<<<<

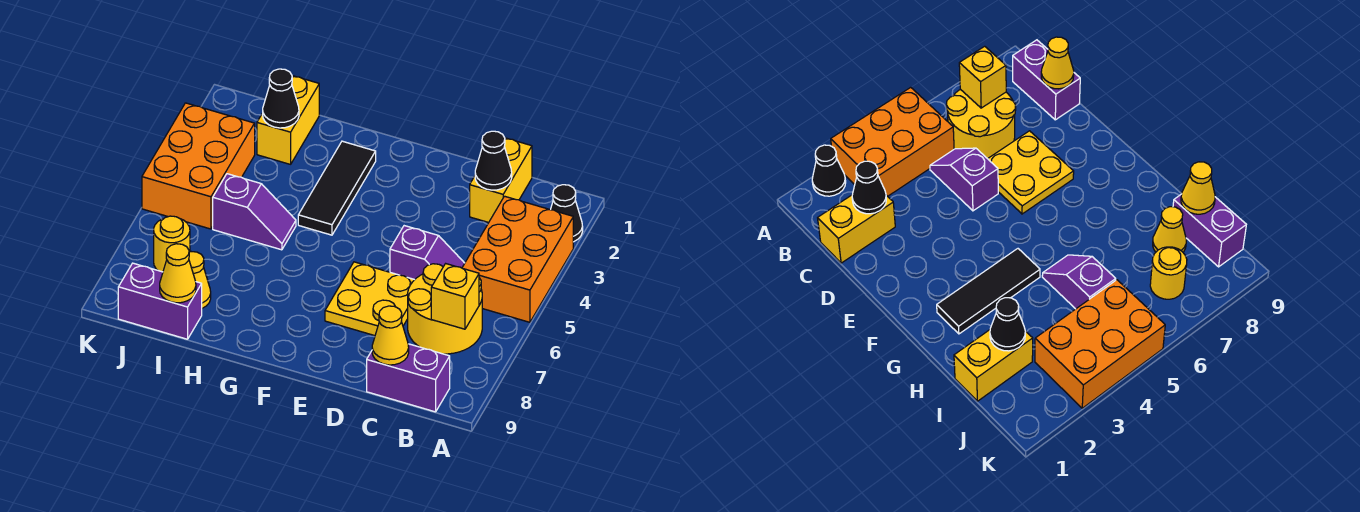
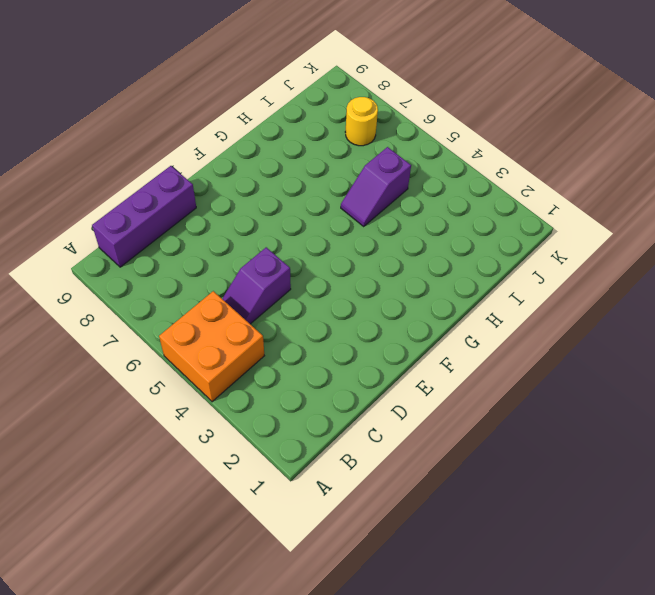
orange brick A4:B5 level 1 -> orange brick A3:B5 level 1
purple brick B9:D9 level 1 -> purple brick B9:C9 level 1
none -> black cone A2 level 1
none -> yellow round brick B6:C7 level 1
none -> yellow brick C1:C2 level 1

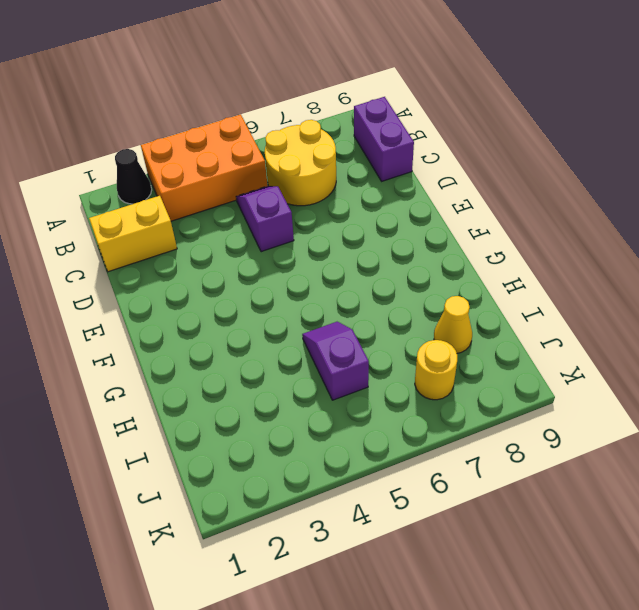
none -> yellow plate D6:E7 level 1
none -> black tile G2:G4 level 1
none -> yellow brick I1:I2 level 1

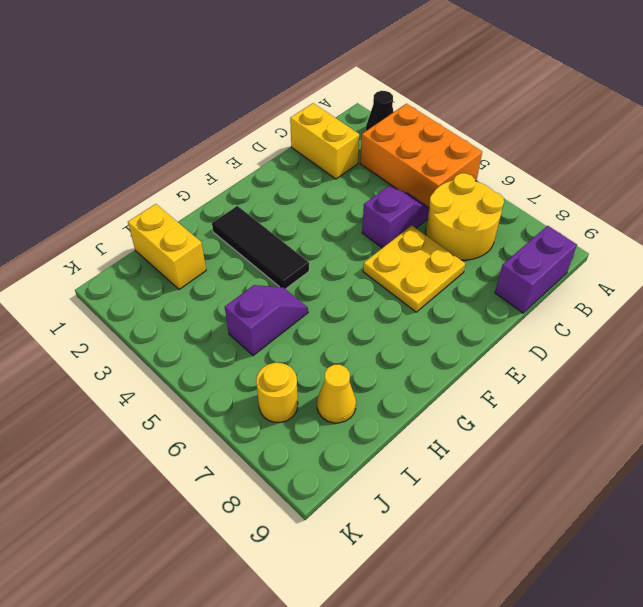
none -> purple brick I9:J9 level 1
none -> orange brick J3:K5 level 1
none -> yellow brick B7 level 2

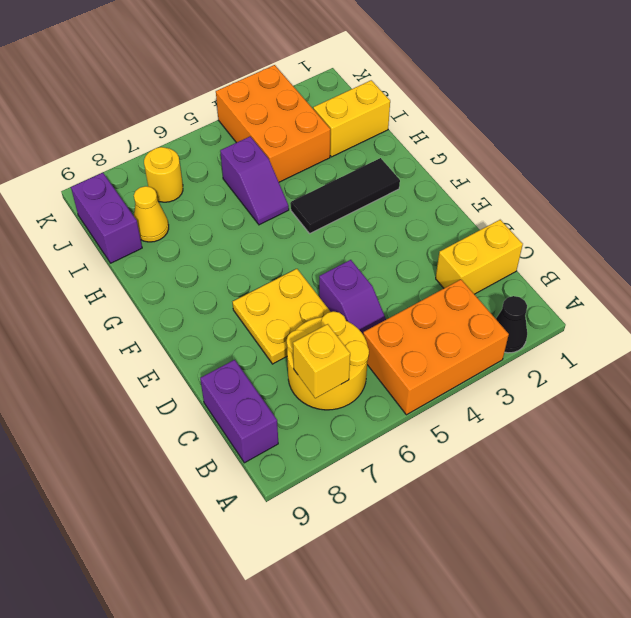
orange brick I3:K4 level 1 -> orange brick J3:K5 level 1
none -> black cone C2 level 2
none -> yellow cone C9 level 2
none -> black cone I2 level 2

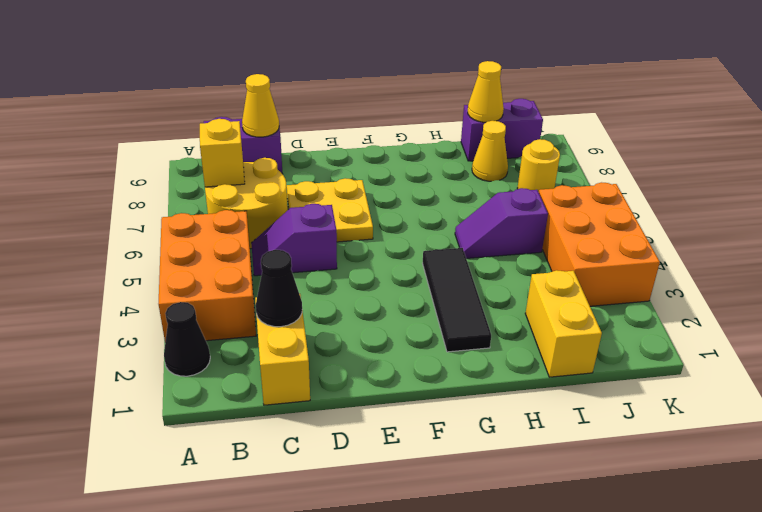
none -> black cone I2 level 2

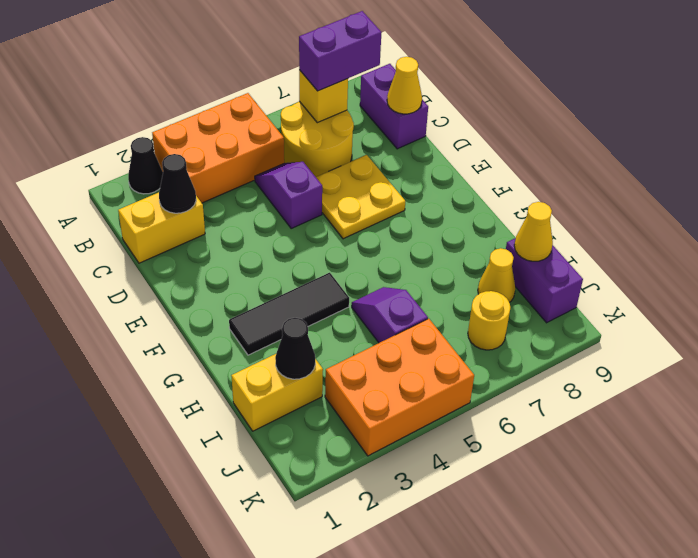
purple brick B7:B8 level 3 -> none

>>>>

## Activity
If a line of the listing contains the word "yellow", count it; then give the total and nothing else.

## Output for this exercise
6